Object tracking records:
━━━━━━━━━━━━━━━━━━━━━━━━━━━━━━

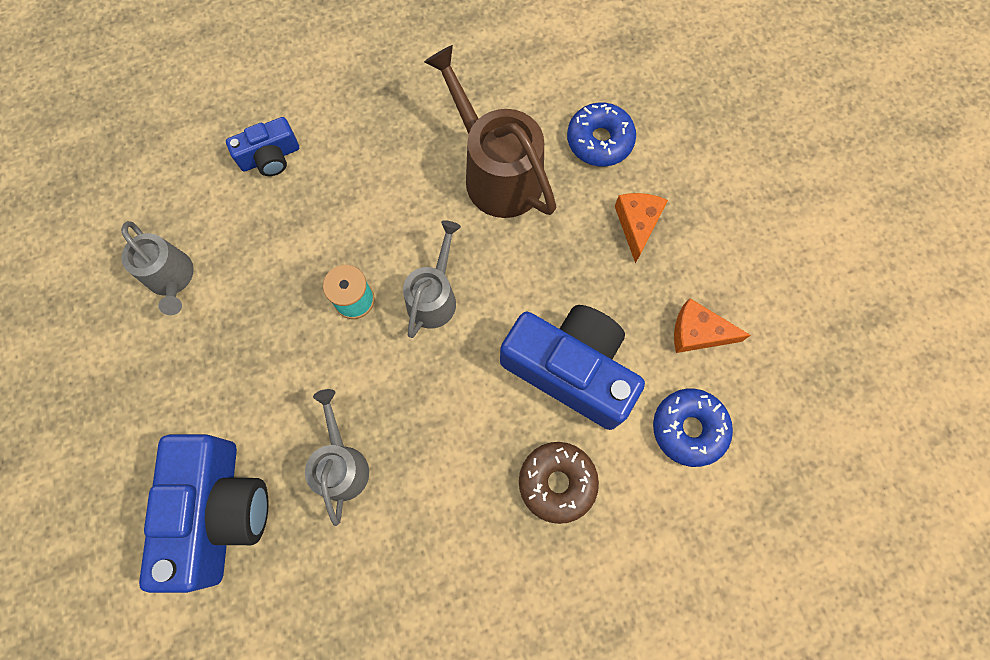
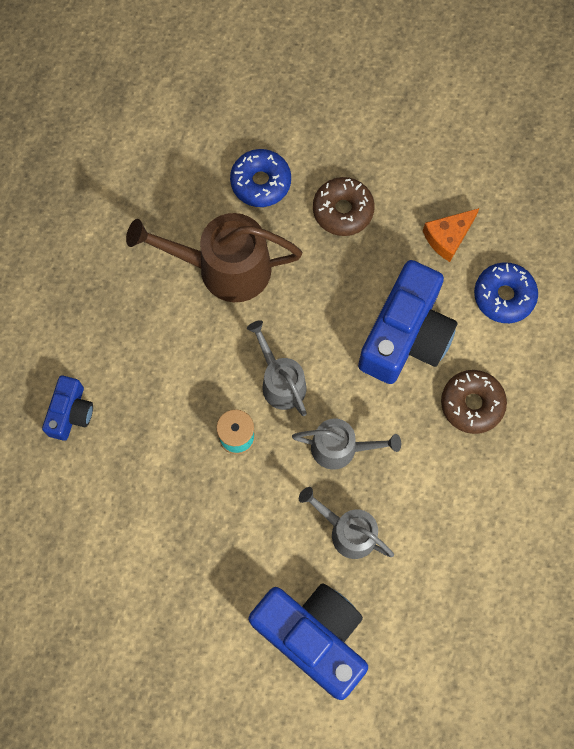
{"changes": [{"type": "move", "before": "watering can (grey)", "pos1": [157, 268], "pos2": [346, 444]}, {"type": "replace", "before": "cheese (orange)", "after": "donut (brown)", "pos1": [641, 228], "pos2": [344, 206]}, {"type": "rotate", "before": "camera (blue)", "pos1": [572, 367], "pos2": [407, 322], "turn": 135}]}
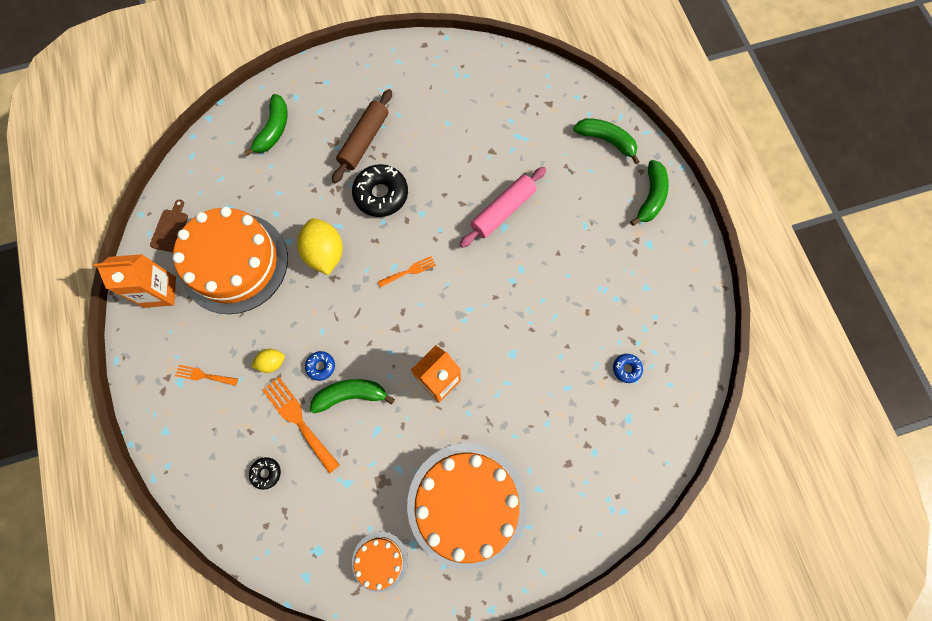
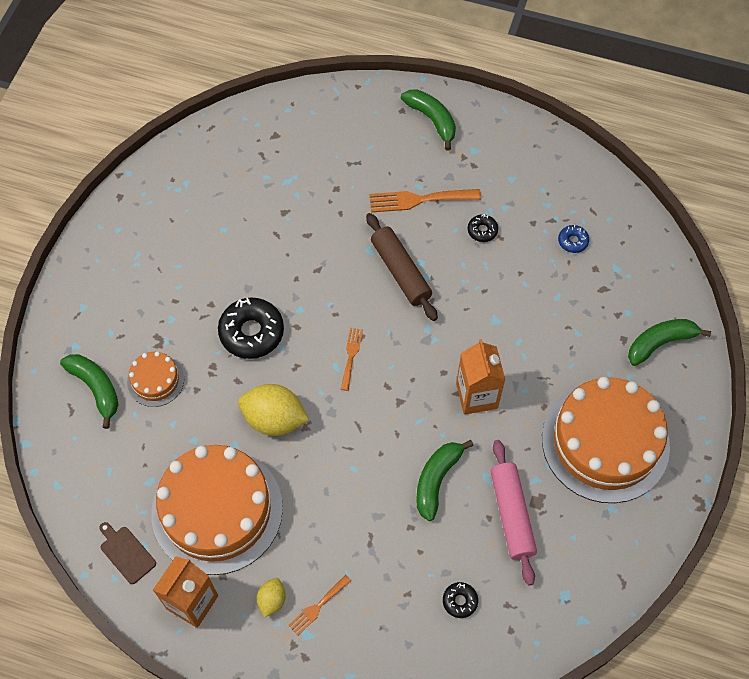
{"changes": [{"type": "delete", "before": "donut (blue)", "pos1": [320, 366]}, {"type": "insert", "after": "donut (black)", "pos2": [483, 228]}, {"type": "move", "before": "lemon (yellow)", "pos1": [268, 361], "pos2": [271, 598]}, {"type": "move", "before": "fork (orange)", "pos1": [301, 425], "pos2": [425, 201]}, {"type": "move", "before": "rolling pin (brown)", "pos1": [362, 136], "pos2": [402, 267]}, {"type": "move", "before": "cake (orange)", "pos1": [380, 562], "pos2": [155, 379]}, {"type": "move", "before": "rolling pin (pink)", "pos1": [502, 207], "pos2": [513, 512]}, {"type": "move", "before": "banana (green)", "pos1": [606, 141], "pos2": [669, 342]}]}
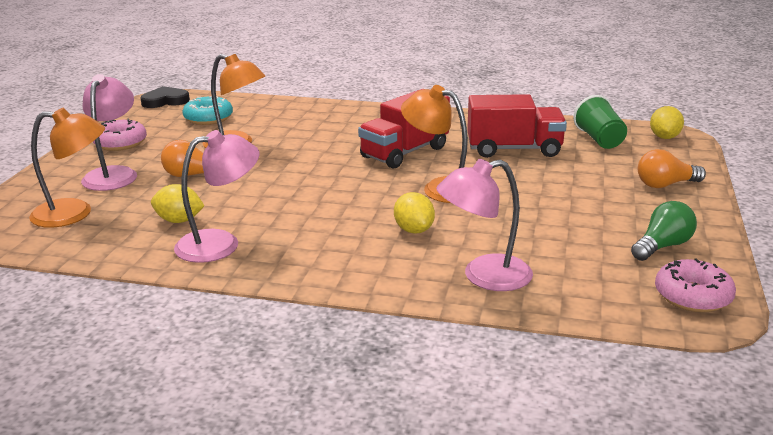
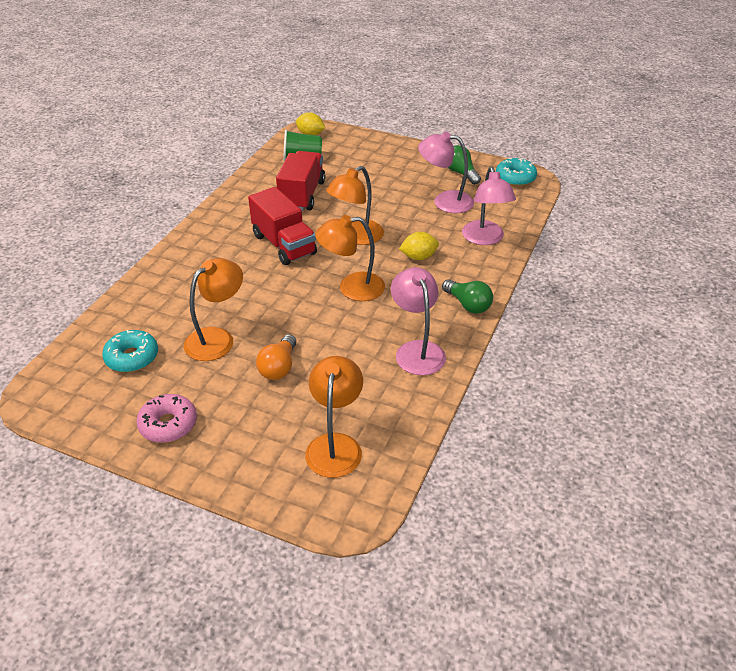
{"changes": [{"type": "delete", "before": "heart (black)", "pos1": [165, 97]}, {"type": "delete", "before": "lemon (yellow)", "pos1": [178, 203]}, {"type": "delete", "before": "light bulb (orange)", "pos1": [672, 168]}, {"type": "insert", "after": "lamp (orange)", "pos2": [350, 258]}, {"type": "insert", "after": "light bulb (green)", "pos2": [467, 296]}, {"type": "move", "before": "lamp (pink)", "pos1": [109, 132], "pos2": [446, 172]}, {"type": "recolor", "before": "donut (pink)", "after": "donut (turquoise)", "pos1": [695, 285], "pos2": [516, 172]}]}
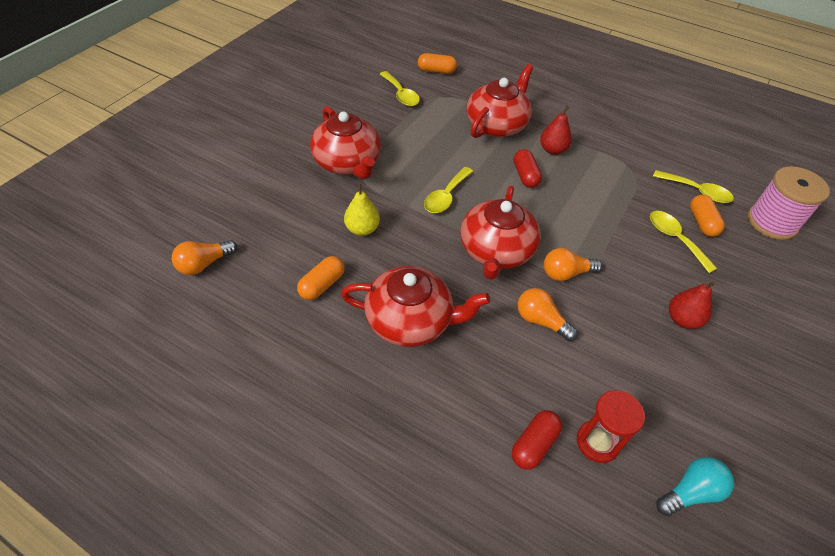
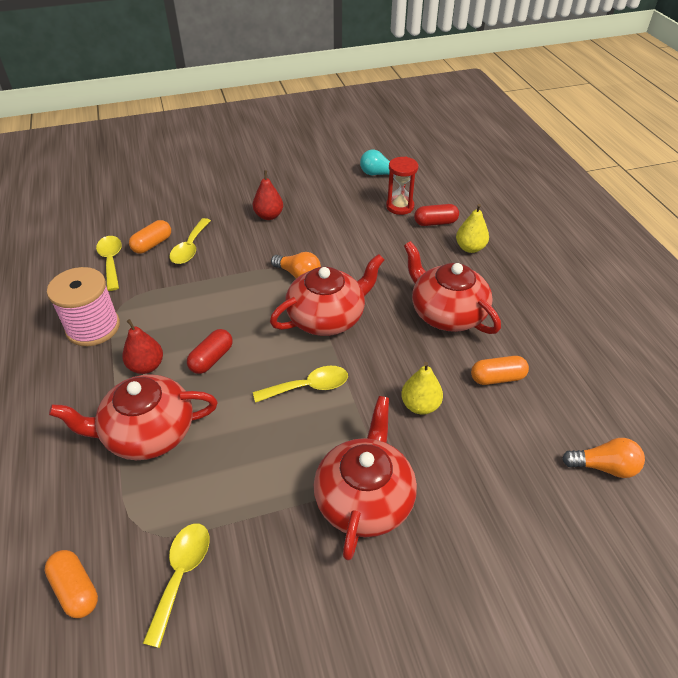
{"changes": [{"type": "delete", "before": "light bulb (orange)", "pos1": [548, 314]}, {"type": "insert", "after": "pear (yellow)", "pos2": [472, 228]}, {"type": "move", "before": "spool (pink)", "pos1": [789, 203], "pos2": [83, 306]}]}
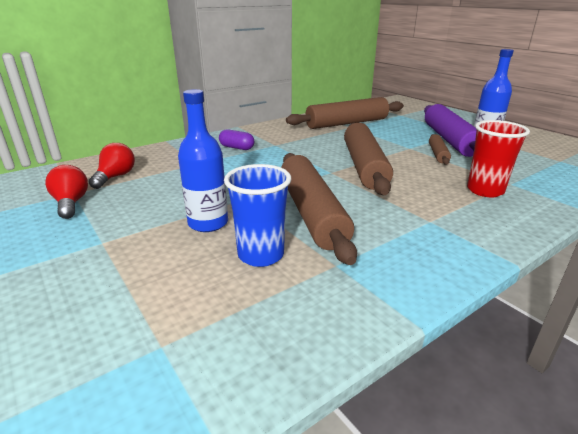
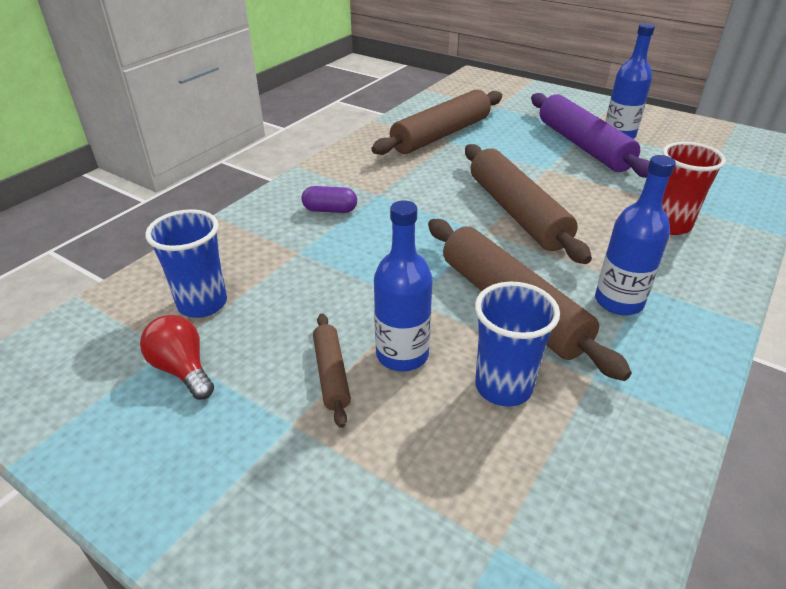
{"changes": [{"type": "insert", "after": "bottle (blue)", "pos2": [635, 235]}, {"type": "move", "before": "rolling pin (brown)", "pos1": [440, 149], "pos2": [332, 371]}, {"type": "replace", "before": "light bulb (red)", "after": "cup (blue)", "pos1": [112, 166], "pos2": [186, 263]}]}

━━━━━━━━━━━━━━━━━━━━━━━━━━━━━━

Pictures excluded, quote all the data above exactly.

WRITTEN ANSWER:
{"changes": [{"type": "move", "before": "watering can (grey)", "pos1": [157, 268], "pos2": [346, 444]}, {"type": "replace", "before": "cheese (orange)", "after": "donut (brown)", "pos1": [641, 228], "pos2": [344, 206]}, {"type": "rotate", "before": "camera (blue)", "pos1": [572, 367], "pos2": [407, 322], "turn": 135}]}
{"changes": [{"type": "delete", "before": "donut (blue)", "pos1": [320, 366]}, {"type": "insert", "after": "donut (black)", "pos2": [483, 228]}, {"type": "move", "before": "lemon (yellow)", "pos1": [268, 361], "pos2": [271, 598]}, {"type": "move", "before": "fork (orange)", "pos1": [301, 425], "pos2": [425, 201]}, {"type": "move", "before": "rolling pin (brown)", "pos1": [362, 136], "pos2": [402, 267]}, {"type": "move", "before": "cake (orange)", "pos1": [380, 562], "pos2": [155, 379]}, {"type": "move", "before": "rolling pin (pink)", "pos1": [502, 207], "pos2": [513, 512]}, {"type": "move", "before": "banana (green)", "pos1": [606, 141], "pos2": [669, 342]}]}
{"changes": [{"type": "delete", "before": "heart (black)", "pos1": [165, 97]}, {"type": "delete", "before": "lemon (yellow)", "pos1": [178, 203]}, {"type": "delete", "before": "light bulb (orange)", "pos1": [672, 168]}, {"type": "insert", "after": "lamp (orange)", "pos2": [350, 258]}, {"type": "insert", "after": "light bulb (green)", "pos2": [467, 296]}, {"type": "move", "before": "lamp (pink)", "pos1": [109, 132], "pos2": [446, 172]}, {"type": "recolor", "before": "donut (pink)", "after": "donut (turquoise)", "pos1": [695, 285], "pos2": [516, 172]}]}
{"changes": [{"type": "delete", "before": "light bulb (orange)", "pos1": [548, 314]}, {"type": "insert", "after": "pear (yellow)", "pos2": [472, 228]}, {"type": "move", "before": "spool (pink)", "pos1": [789, 203], "pos2": [83, 306]}]}
{"changes": [{"type": "insert", "after": "bottle (blue)", "pos2": [635, 235]}, {"type": "move", "before": "rolling pin (brown)", "pos1": [440, 149], "pos2": [332, 371]}, {"type": "replace", "before": "light bulb (red)", "after": "cup (blue)", "pos1": [112, 166], "pos2": [186, 263]}]}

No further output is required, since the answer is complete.